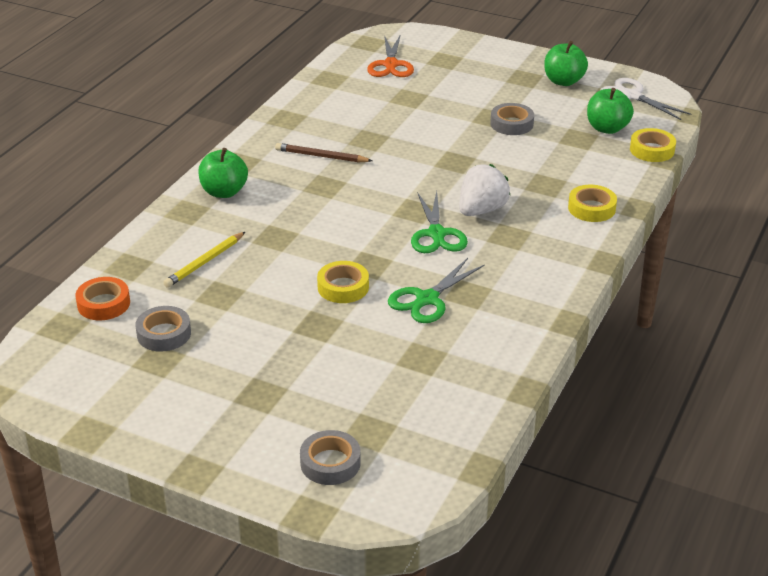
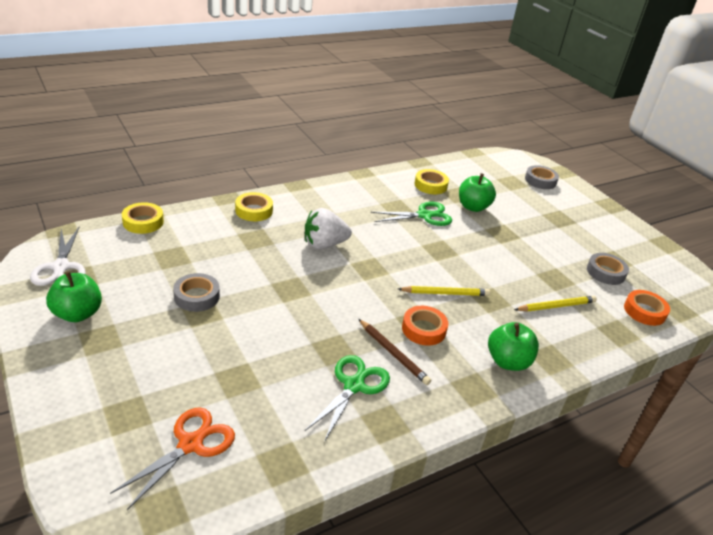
camera: 150 degrees left, 0 degrees up
yellow tape [317,261,369,303] -> yellow tape moved to [414,169,449,194]
green scissors [411,191,468,253] -> green scissors moved to [305,355,390,442]
green apple [587,88,634,134] -> green apple moved to [459,173,496,212]
none -> yellow pencil [398,286,490,296]
none -> orange tape [402,306,448,346]

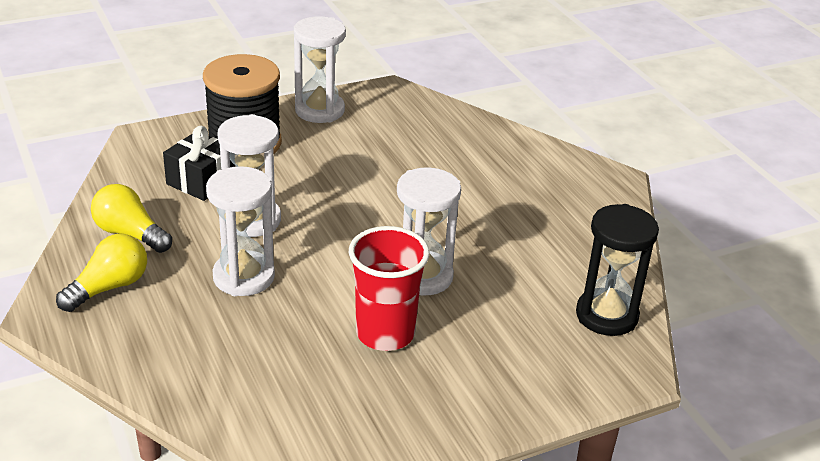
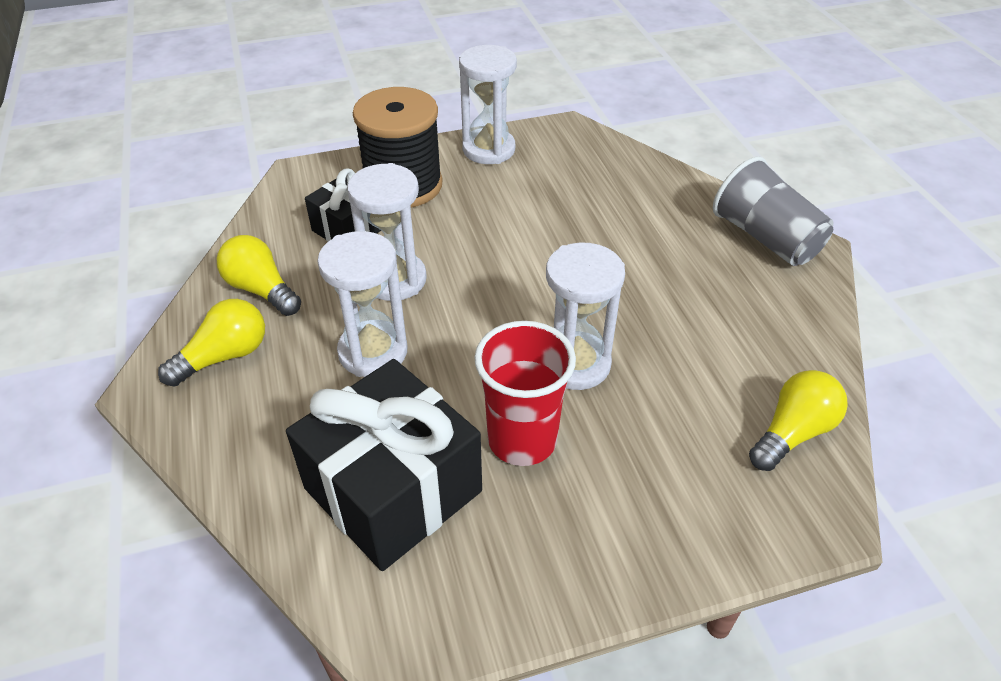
camera: 10 degrees right, 10 degrees up
black hourglass [576,204,659,336] -> yellow light bulb [749,370,848,471]
none -> black gift [286,359,482,571]
none -> grey cup [713,156,833,266]

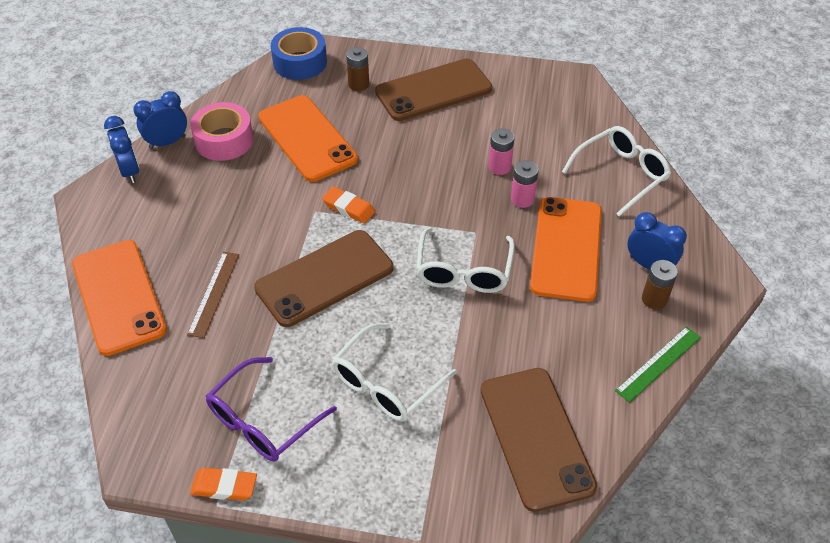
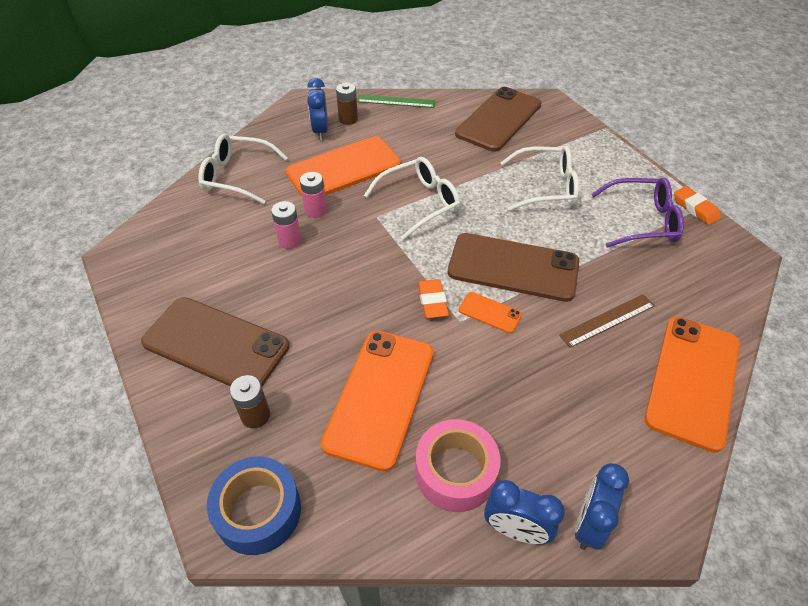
camera: 130 degrees left, 0 degrees up
none -> orange phone [459,292,522,333]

* [Aim of the task] For this exercise, transcribe the data exactly but without its pictures.

* [Exercise response]
camera: 150 degrees left, 0 degrees up
yellow tape [317,261,369,303] -> yellow tape moved to [414,169,449,194]
green scissors [411,191,468,253] -> green scissors moved to [305,355,390,442]
green apple [587,88,634,134] -> green apple moved to [459,173,496,212]
none -> yellow pencil [398,286,490,296]
none -> orange tape [402,306,448,346]

camera: 10 degrees right, 10 degrees up
black hourglass [576,204,659,336] -> yellow light bulb [749,370,848,471]
none -> black gift [286,359,482,571]
none -> grey cup [713,156,833,266]

camera: 130 degrees left, 0 degrees up
none -> orange phone [459,292,522,333]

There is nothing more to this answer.